(Extracted data entries)
+++

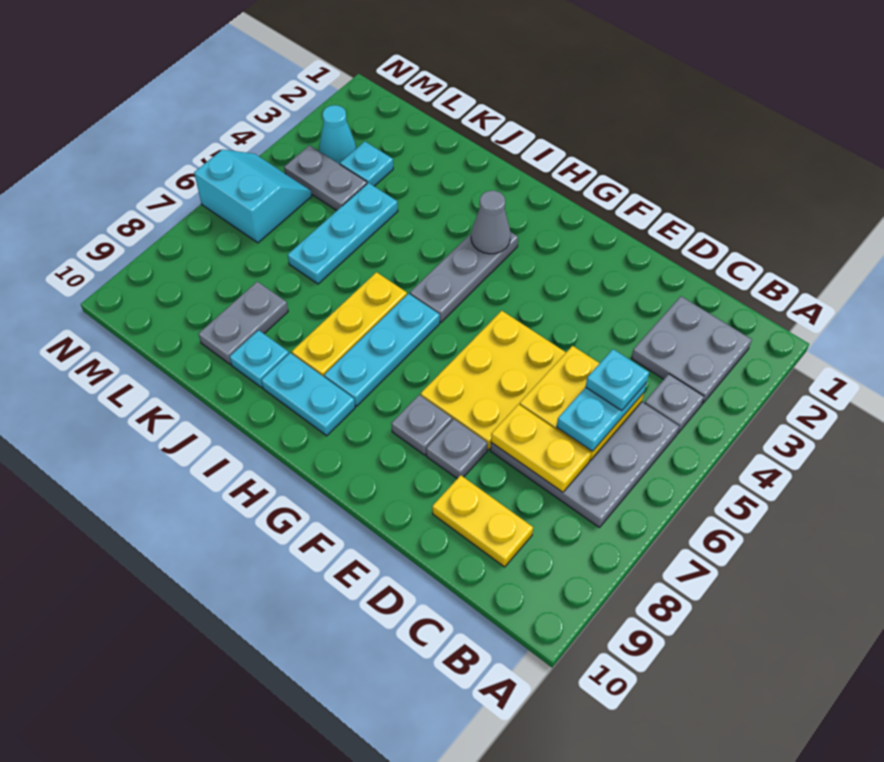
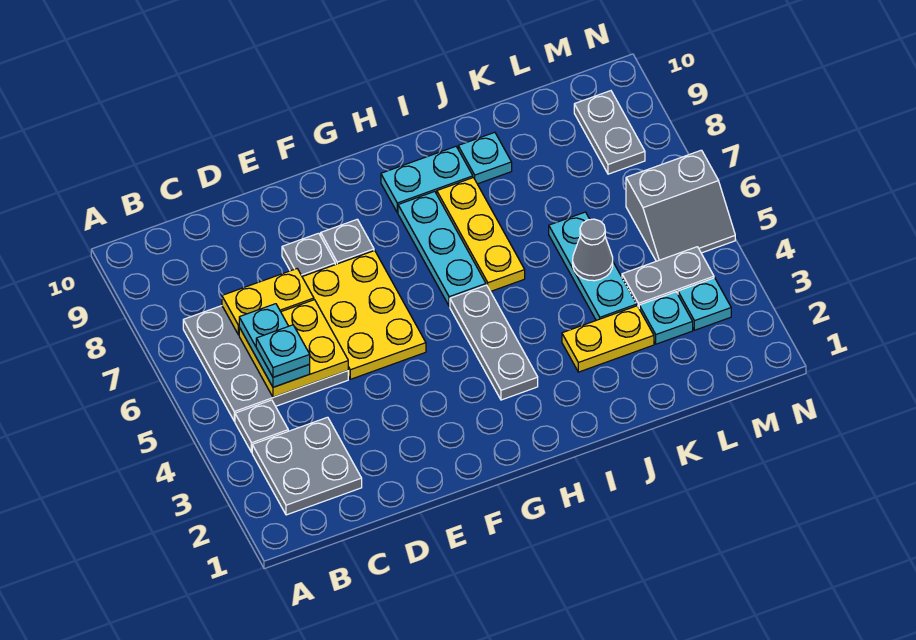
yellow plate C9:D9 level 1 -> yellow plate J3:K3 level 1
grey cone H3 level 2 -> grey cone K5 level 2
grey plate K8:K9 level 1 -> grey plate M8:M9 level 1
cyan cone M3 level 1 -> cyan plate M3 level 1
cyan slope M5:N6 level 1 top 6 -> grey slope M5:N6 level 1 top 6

+++

=== AIM OF THE TASK ===
Return each line of the data where the word "plate" appears.

=== RESPONSE AREA ===
yellow plate C9:D9 level 1 -> yellow plate J3:K3 level 1
grey plate K8:K9 level 1 -> grey plate M8:M9 level 1
cyan cone M3 level 1 -> cyan plate M3 level 1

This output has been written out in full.